[Opening Data to process section]

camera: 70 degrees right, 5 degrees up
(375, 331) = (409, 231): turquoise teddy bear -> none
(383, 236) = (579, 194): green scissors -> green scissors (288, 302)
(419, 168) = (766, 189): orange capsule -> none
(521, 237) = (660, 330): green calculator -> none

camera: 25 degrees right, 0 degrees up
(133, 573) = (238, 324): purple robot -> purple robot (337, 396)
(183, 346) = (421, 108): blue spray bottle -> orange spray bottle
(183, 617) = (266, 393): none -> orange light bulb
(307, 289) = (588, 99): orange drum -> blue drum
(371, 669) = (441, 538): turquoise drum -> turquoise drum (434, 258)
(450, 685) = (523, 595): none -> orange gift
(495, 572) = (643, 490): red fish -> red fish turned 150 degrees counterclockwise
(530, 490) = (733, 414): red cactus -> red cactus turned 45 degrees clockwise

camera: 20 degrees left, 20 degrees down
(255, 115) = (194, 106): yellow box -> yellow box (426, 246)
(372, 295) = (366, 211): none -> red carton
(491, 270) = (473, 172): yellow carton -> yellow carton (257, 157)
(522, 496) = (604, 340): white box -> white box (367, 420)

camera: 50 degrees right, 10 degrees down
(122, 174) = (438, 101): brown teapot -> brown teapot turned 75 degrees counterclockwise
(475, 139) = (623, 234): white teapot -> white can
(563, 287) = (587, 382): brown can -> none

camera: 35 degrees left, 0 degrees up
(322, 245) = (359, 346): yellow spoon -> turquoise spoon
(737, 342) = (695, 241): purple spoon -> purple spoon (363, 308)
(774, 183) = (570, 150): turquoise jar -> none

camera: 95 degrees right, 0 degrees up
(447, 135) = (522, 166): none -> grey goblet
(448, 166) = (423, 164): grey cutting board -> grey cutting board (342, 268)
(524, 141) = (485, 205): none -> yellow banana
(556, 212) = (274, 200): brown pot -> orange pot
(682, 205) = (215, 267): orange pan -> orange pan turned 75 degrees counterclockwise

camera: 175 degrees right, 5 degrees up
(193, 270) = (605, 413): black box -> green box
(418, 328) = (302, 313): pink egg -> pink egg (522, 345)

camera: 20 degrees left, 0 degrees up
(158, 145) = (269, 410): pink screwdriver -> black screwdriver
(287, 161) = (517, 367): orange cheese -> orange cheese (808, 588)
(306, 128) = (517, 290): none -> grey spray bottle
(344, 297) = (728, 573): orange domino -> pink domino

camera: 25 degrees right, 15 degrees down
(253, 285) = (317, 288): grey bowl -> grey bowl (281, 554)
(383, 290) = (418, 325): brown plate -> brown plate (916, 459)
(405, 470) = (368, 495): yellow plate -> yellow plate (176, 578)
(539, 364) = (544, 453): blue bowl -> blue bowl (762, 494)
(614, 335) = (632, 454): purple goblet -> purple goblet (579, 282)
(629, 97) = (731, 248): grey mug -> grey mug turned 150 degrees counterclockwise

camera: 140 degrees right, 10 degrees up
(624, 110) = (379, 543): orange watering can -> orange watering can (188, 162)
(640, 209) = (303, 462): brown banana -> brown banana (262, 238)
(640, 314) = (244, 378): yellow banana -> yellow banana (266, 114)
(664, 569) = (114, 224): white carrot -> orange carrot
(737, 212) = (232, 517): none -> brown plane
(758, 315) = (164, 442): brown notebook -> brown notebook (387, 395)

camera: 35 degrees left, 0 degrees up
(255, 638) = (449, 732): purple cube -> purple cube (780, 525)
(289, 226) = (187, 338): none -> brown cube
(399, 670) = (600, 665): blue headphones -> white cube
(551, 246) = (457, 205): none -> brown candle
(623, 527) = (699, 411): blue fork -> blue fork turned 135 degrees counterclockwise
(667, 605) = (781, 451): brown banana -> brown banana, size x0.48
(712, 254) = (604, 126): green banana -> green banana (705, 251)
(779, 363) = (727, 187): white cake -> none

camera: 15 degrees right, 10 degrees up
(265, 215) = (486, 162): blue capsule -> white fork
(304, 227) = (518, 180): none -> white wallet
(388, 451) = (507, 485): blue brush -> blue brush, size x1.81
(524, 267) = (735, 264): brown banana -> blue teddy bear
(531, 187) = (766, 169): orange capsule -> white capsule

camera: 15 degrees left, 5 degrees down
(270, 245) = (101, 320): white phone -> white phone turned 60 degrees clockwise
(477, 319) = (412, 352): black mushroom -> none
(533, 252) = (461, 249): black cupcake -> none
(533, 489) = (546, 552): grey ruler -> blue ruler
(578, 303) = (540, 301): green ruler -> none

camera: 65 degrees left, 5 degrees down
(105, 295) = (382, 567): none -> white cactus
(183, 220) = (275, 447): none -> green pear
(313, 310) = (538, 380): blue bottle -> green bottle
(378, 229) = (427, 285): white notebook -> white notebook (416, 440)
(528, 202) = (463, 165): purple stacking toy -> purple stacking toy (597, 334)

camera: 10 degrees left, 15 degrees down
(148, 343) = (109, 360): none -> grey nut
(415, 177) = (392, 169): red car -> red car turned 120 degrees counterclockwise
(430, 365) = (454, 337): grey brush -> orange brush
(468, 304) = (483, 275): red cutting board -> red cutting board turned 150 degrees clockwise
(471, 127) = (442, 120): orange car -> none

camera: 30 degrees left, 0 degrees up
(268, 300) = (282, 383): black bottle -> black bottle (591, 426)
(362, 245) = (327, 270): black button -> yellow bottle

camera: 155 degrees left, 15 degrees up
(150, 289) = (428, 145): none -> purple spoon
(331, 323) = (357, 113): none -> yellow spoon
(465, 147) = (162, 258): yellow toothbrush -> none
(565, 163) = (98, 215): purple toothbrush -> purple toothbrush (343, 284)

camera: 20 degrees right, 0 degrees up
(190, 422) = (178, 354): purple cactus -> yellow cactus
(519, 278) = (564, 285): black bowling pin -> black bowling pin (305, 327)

[Closing Data to process section]

Your objective> Set down, exactly and only, the lines running from the one holding "(190, 422) = (178, 354): purple" through the end of the records above, both ends included.

Solution below>
(190, 422) = (178, 354): purple cactus -> yellow cactus
(519, 278) = (564, 285): black bowling pin -> black bowling pin (305, 327)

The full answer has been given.